** Opening TASK INPUT block **
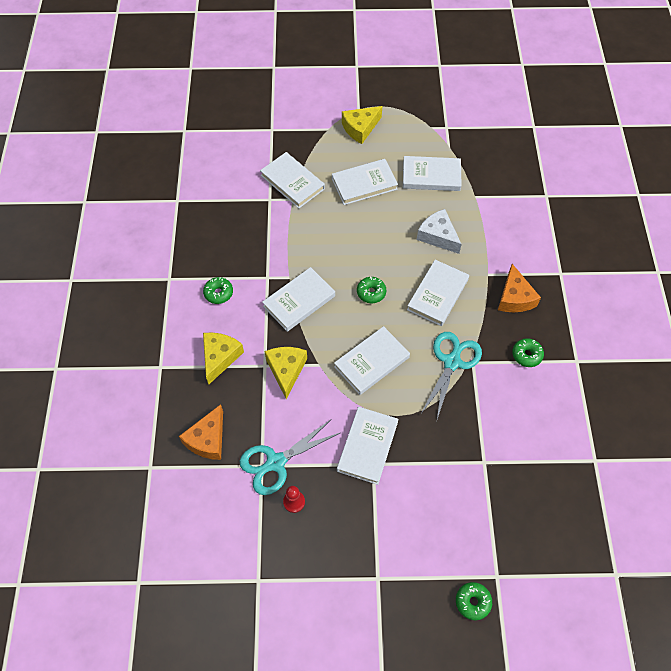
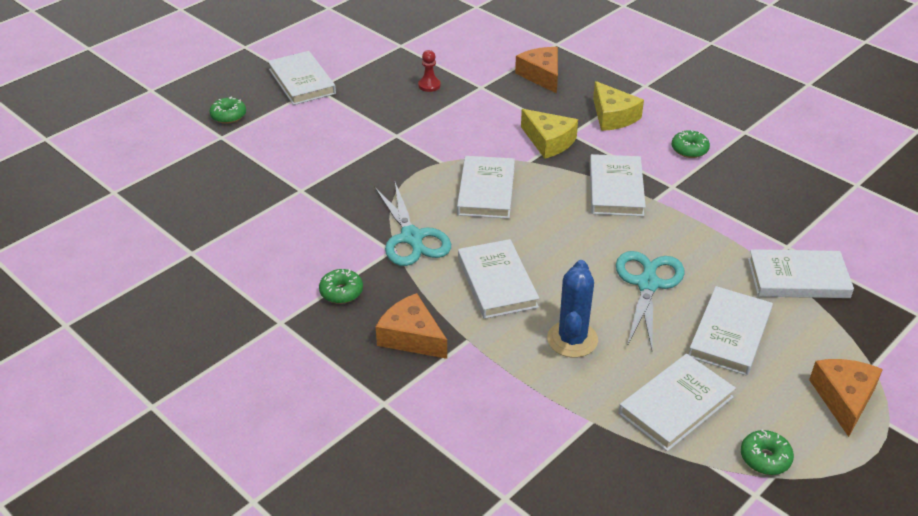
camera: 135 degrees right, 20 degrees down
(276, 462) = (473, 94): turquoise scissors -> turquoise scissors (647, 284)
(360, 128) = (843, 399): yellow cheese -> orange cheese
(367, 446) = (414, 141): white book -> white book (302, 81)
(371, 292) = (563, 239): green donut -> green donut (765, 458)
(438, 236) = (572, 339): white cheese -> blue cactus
** Closing TASK INPUT block **
* [WHAT IS NEEDED]: Should a record include a picture, drop the picture and write out the remainder exactly.

* [RESPONSE AREA]:
camera: 135 degrees right, 20 degrees down
(276, 462) = (473, 94): turquoise scissors -> turquoise scissors (647, 284)
(360, 128) = (843, 399): yellow cheese -> orange cheese
(367, 446) = (414, 141): white book -> white book (302, 81)
(371, 292) = (563, 239): green donut -> green donut (765, 458)
(438, 236) = (572, 339): white cheese -> blue cactus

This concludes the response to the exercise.